[WHAT TO DO]: Take the material below and reproduce, word for word, only the lines from the line with "camera: 160 degrees left, 10 degrees down" through the line with "orange toothbrush [161,154,193,282]".

───── EXERCISE MATERIALS

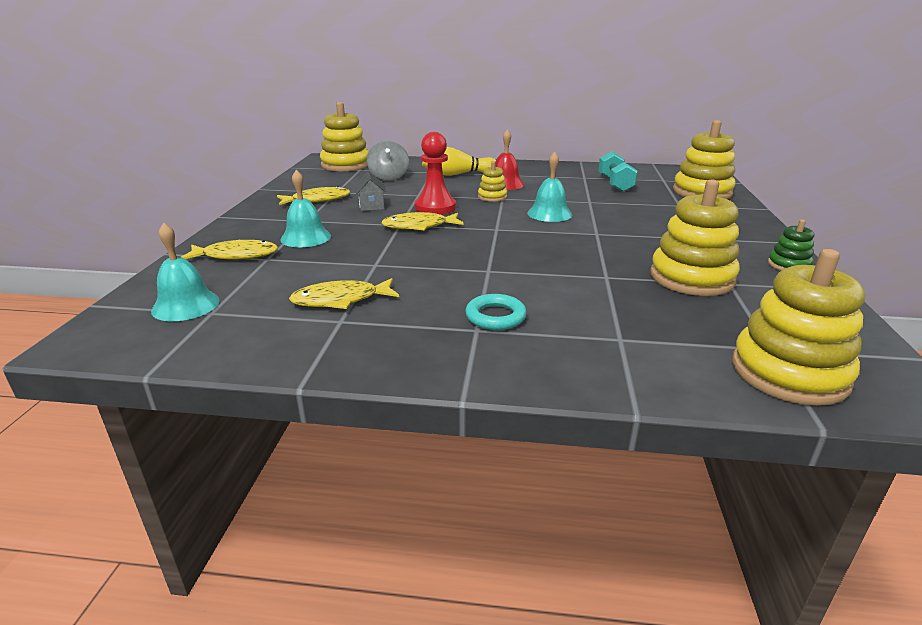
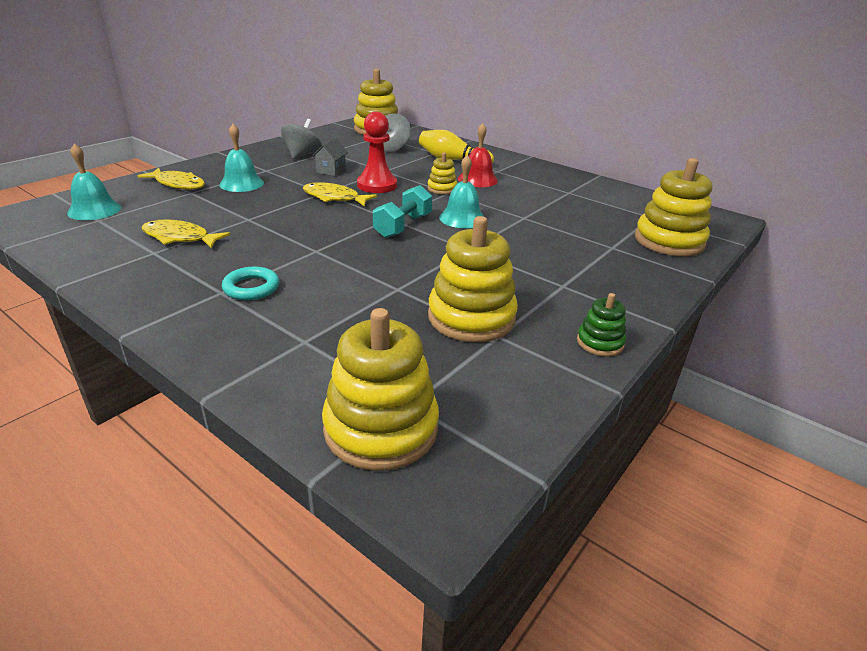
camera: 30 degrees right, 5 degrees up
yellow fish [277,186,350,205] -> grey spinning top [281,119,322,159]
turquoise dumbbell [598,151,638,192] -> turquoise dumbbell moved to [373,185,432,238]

──────────
───── EXERCISE MATERIALS

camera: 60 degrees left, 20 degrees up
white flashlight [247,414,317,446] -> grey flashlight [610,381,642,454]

──────────
───── EXERCISE MATERIALS

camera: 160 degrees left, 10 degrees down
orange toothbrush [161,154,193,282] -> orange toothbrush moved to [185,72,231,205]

──────────

[SOLUTION TO THIS TASK]:
camera: 160 degrees left, 10 degrees down
orange toothbrush [161,154,193,282] -> orange toothbrush moved to [185,72,231,205]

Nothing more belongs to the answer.